■ Required work:
Can you give everything from the line containing "Give the pixel-coordinate" down to the line containing "This is a 0.2", both included, as a JSON list of strings with one string per line and no blank lines?

■ Records shown:
------------------------------

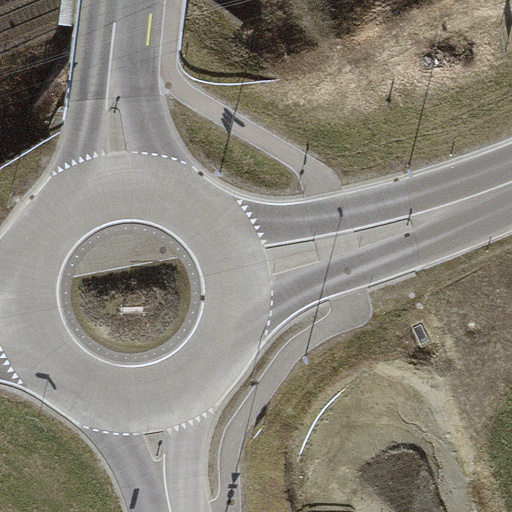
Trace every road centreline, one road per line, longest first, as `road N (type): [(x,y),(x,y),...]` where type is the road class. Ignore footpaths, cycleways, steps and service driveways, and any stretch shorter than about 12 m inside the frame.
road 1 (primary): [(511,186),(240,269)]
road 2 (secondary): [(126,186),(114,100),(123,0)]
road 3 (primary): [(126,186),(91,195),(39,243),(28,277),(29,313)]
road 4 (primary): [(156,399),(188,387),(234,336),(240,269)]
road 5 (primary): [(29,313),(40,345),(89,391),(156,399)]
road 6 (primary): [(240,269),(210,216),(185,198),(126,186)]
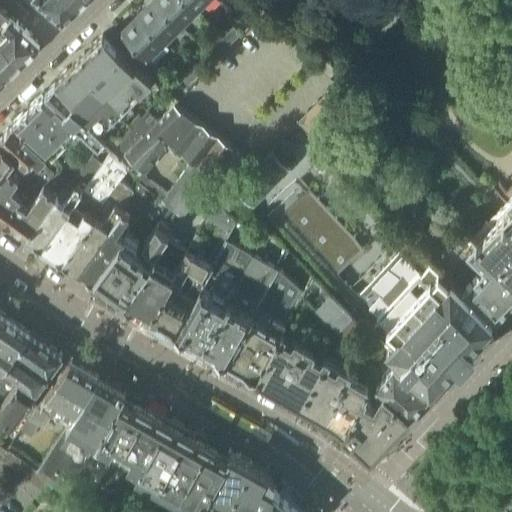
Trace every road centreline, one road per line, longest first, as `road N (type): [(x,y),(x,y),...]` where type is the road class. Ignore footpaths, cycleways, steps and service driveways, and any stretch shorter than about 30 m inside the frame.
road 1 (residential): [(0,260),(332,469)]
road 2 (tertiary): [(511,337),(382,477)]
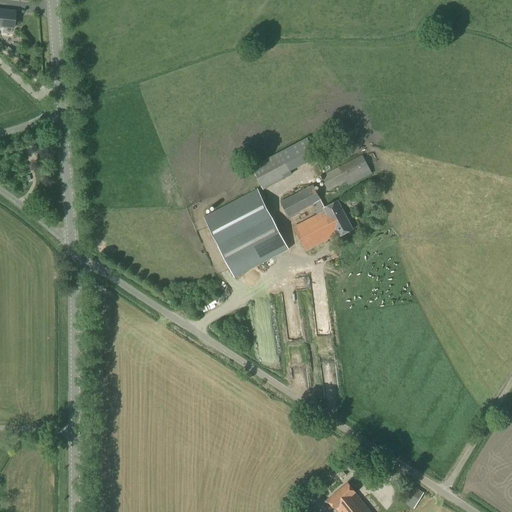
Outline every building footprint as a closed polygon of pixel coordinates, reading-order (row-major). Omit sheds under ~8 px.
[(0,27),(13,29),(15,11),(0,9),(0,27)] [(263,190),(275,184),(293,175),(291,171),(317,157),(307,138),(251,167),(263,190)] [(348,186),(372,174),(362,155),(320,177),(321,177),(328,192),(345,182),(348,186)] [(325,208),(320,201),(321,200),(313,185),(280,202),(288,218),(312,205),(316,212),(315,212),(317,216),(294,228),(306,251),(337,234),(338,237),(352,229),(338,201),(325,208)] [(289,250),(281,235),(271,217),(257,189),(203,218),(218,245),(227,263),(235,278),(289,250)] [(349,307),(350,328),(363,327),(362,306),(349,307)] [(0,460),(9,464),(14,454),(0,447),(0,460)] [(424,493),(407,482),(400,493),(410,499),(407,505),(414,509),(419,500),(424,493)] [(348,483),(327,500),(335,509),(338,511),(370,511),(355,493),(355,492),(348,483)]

------------------------------

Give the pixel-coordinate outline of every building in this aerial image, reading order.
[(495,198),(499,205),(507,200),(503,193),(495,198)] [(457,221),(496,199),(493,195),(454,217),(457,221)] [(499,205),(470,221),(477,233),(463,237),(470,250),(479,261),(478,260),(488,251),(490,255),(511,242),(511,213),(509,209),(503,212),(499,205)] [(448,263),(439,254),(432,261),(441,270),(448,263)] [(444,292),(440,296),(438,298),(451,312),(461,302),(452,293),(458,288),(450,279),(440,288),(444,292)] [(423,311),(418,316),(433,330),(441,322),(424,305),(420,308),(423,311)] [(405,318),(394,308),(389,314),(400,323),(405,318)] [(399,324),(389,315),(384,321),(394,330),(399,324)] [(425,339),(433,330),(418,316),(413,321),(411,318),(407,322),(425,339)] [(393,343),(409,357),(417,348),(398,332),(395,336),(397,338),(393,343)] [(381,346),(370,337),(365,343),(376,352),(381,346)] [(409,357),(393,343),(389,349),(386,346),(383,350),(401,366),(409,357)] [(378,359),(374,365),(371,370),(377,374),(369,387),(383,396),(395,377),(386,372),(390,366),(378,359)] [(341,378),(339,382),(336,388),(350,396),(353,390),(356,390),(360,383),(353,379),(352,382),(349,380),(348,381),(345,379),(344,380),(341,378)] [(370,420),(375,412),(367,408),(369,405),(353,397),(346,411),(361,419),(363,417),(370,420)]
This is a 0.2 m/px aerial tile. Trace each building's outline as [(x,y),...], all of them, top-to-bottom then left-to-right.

------------------------------

■ Result:
[
  "Give the pixel-coordinate outline of every building in this aerial image, reading order.",
  "[(495,198),(499,205),(507,200),(503,193),(495,198)] [(457,221),(496,199),(493,195),(454,217),(457,221)] [(499,205),(470,221),(477,233),(463,237),(470,250),(479,261),(478,260),(488,251),(490,255),(511,242),(511,213),(509,209),(503,212),(499,205)] [(448,263),(439,254),(432,261),(441,270),(448,263)] [(444,292),(440,296),(438,298),(451,312),(461,302),(452,293),(458,288),(450,279),(440,288),(444,292)] [(423,311),(418,316),(433,330),(441,322),(424,305),(420,308),(423,311)] [(405,318),(394,308),(389,314),(400,323),(405,318)] [(399,324),(389,315),(384,321),(394,330),(399,324)] [(425,339),(433,330),(418,316),(413,321),(411,318),(407,322),(425,339)] [(393,343),(409,357),(417,348),(398,332),(395,336),(397,338),(393,343)] [(381,346),(370,337),(365,343),(376,352),(381,346)] [(409,357),(393,343),(389,349),(386,346),(383,350),(401,366),(409,357)] [(378,359),(374,365),(371,370),(377,374),(369,387),(383,396),(395,377),(386,372),(390,366),(378,359)] [(341,378),(339,382),(336,388),(350,396),(353,390),(356,390),(360,383),(353,379),(352,382),(349,380),(348,381),(345,379),(344,380),(341,378)] [(370,420),(375,412),(367,408),(369,405),(353,397),(346,411),(361,419),(363,417),(370,420)]",
  "This is a 0.2 m/px aerial tile. Trace each building's outline as [(x,y),...], all of them, top-to-bottom then left-to-right."
]